» **Aim of the task**: When you reach the line with "R4: 240k (3V3, GND) -> 240k (GND, N15)" in the listing below, transcribe it and each line after it up to and including the line with "SW1: switch (3V3, N18) -> button (3V3, N18)", exactly and with nothing else.

» **Exercise material**:
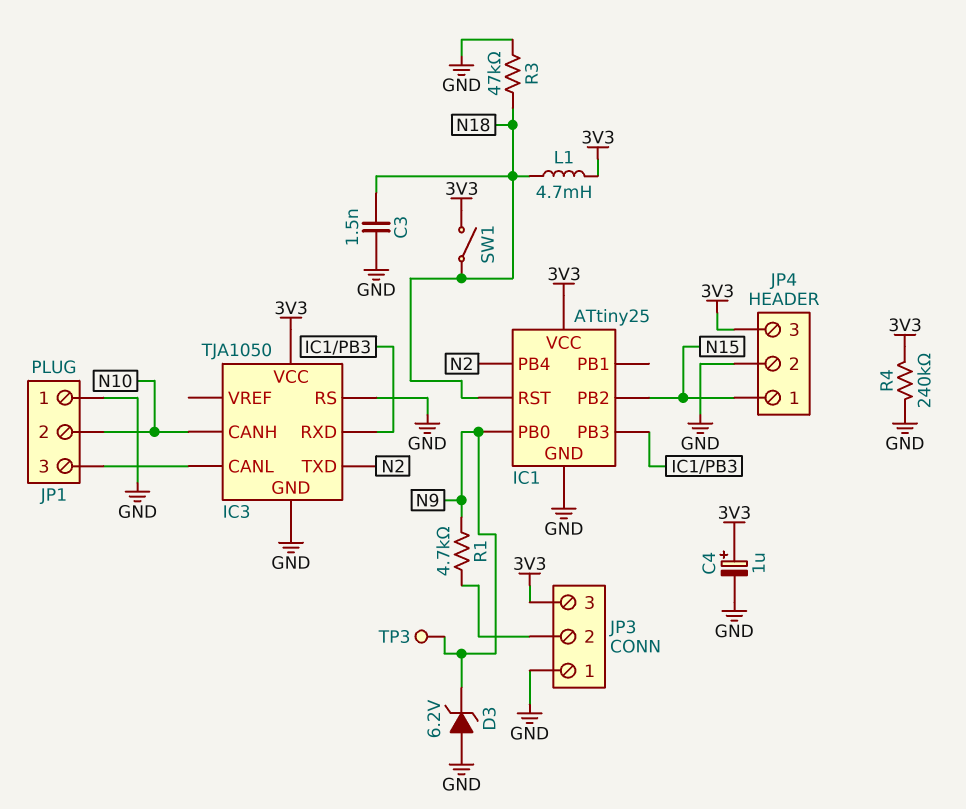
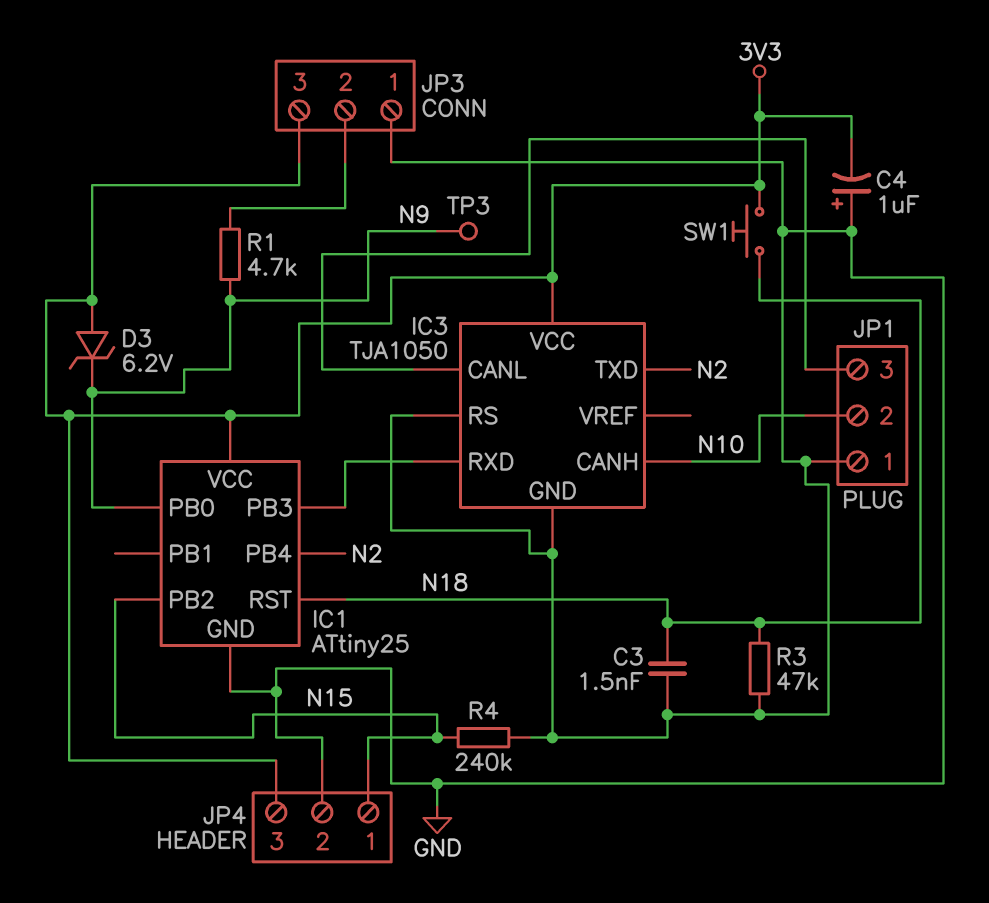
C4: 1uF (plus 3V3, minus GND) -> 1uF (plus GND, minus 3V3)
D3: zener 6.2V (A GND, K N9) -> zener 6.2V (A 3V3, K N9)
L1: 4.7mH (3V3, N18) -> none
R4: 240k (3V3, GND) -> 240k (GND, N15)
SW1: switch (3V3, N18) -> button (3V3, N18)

---

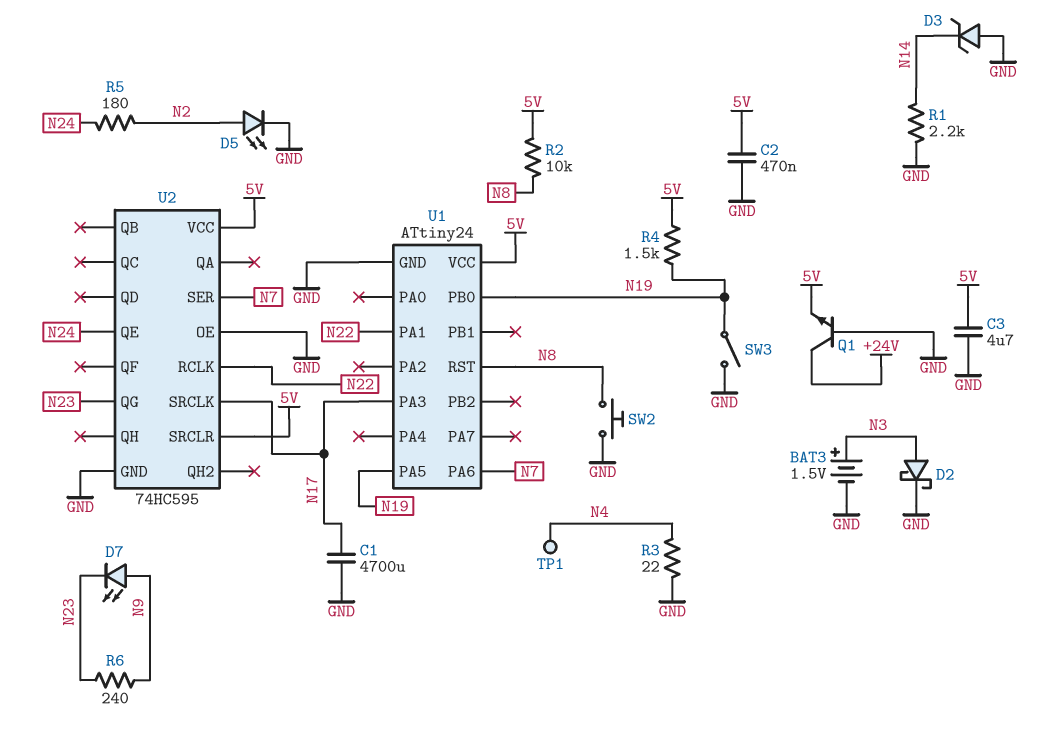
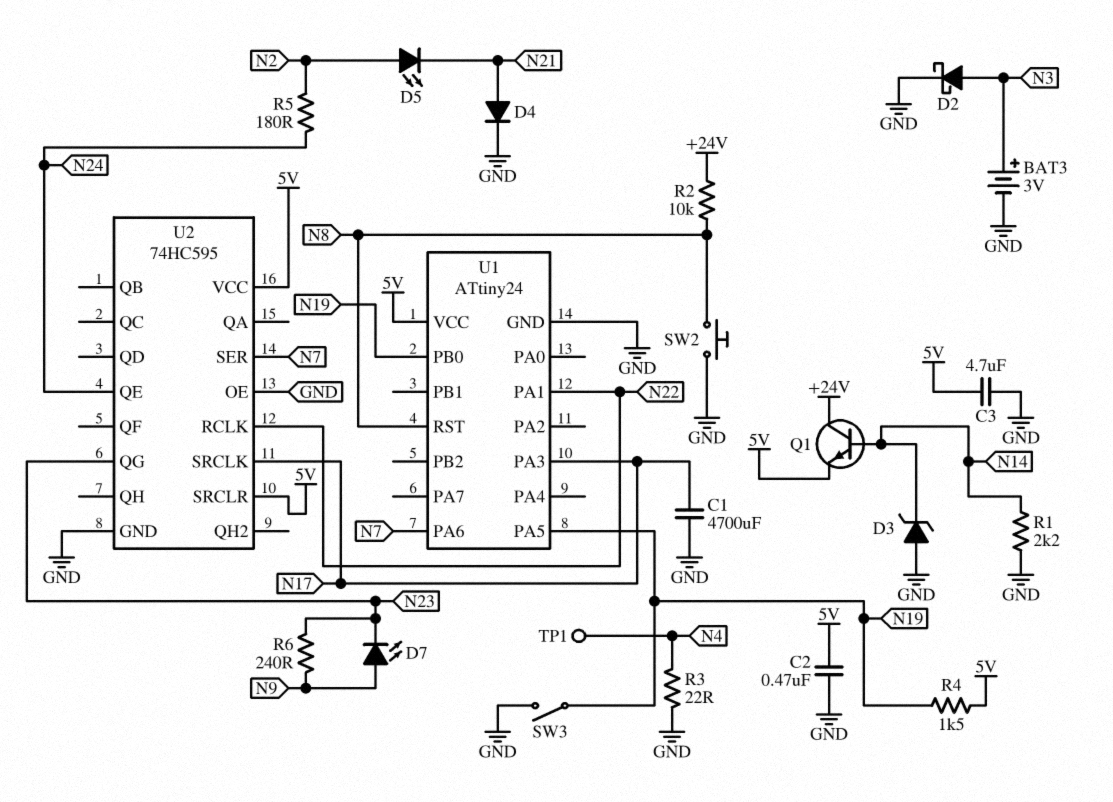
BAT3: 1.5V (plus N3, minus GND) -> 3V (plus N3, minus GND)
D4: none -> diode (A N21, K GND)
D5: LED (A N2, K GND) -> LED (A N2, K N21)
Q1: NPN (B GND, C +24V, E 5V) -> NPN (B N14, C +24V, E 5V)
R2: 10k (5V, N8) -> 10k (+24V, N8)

» **Written answer**:
R4: 240k (3V3, GND) -> 240k (GND, N15)
SW1: switch (3V3, N18) -> button (3V3, N18)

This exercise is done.